SOURCE MATERIAL:
<<<<

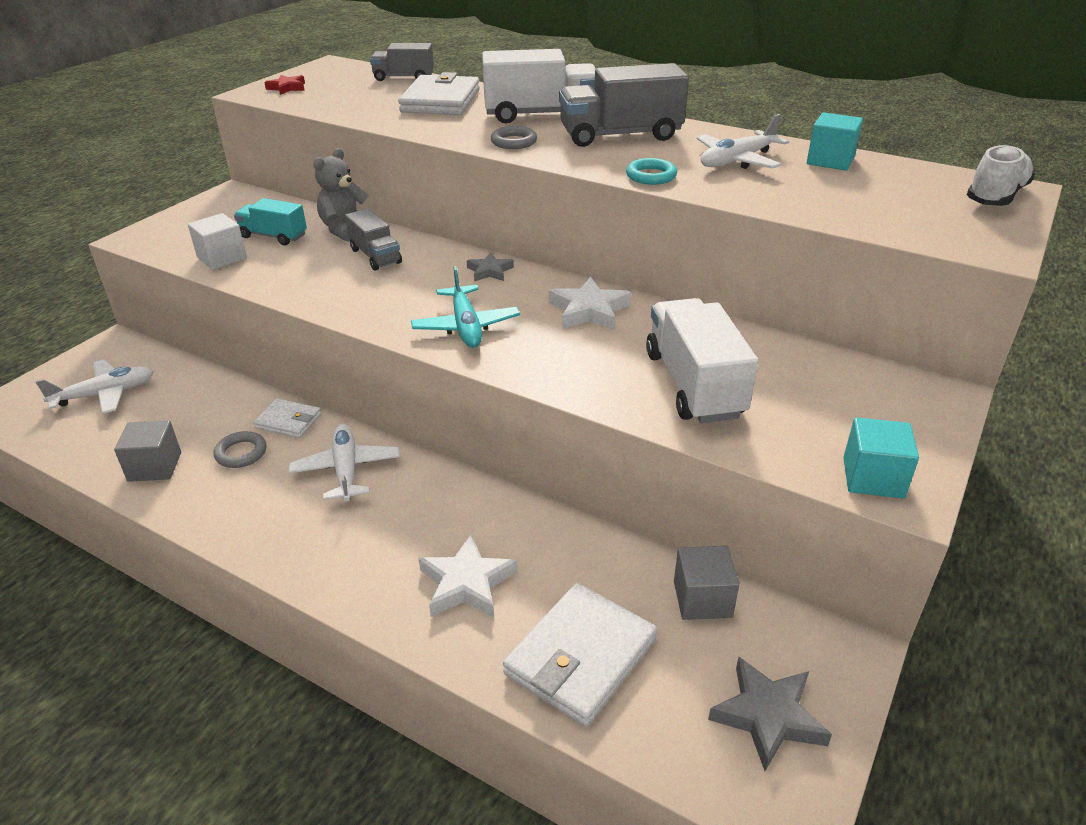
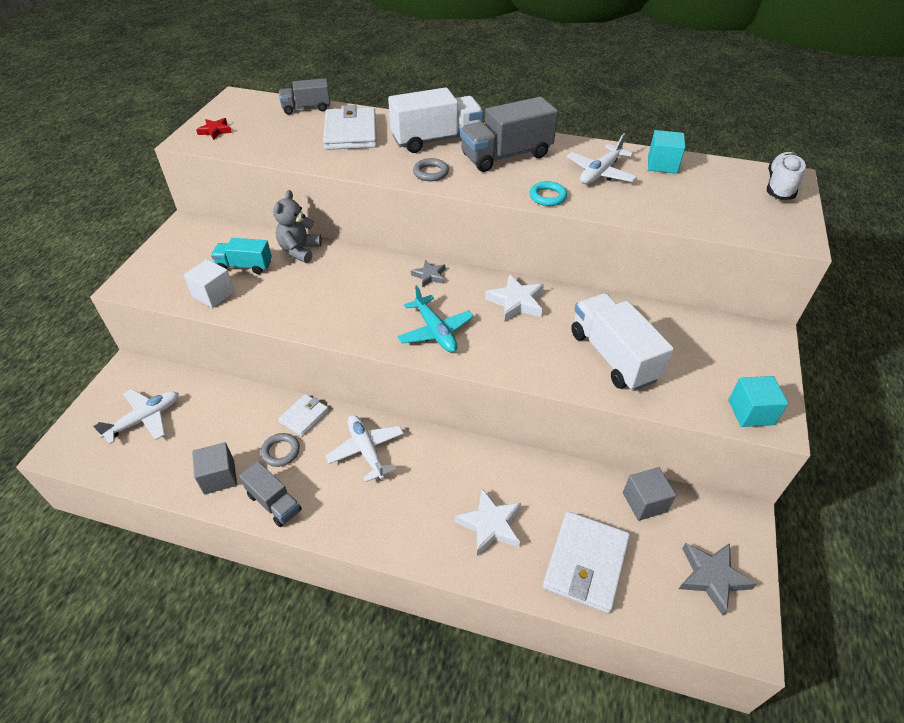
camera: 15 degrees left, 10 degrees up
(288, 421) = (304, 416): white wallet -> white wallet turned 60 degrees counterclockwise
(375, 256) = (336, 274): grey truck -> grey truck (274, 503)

>>>>
<<<<

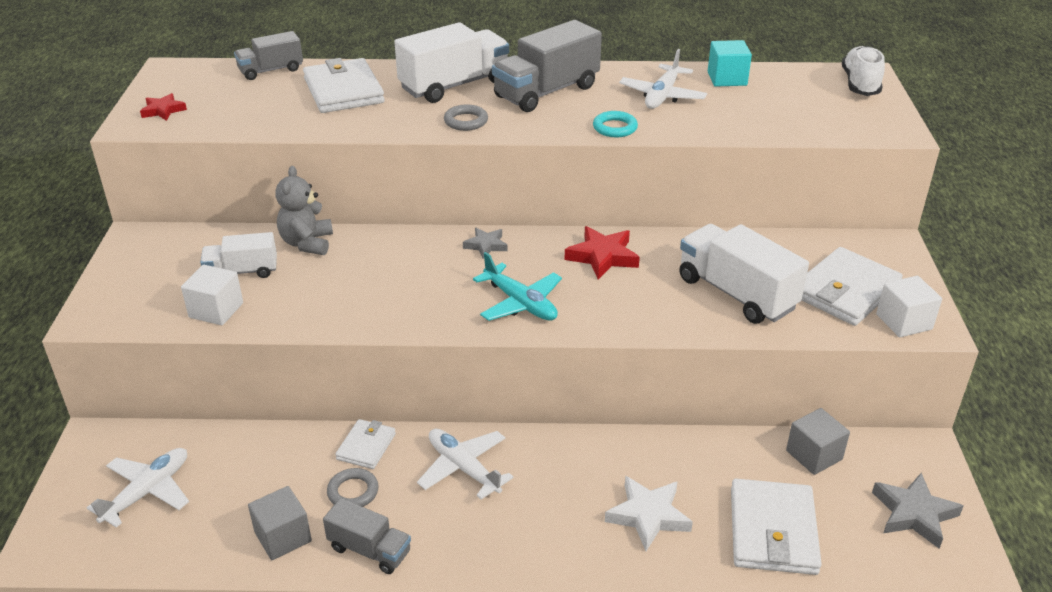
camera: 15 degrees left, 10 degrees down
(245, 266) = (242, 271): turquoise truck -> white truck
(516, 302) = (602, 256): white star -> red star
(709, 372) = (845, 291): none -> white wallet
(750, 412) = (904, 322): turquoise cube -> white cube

>>>>
<<<<

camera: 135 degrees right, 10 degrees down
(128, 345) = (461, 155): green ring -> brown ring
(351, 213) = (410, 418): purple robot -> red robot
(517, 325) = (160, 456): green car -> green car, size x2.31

>>>>

TASK DETAILS:
Begin at the line that has "(128, 345) = (461, 155): green" in the entries above; stop after the line that has "(517, 325) = (160, 456): green". Transcribe exactly those lines and no others.

TASK OUTPUT:
(128, 345) = (461, 155): green ring -> brown ring
(351, 213) = (410, 418): purple robot -> red robot
(517, 325) = (160, 456): green car -> green car, size x2.31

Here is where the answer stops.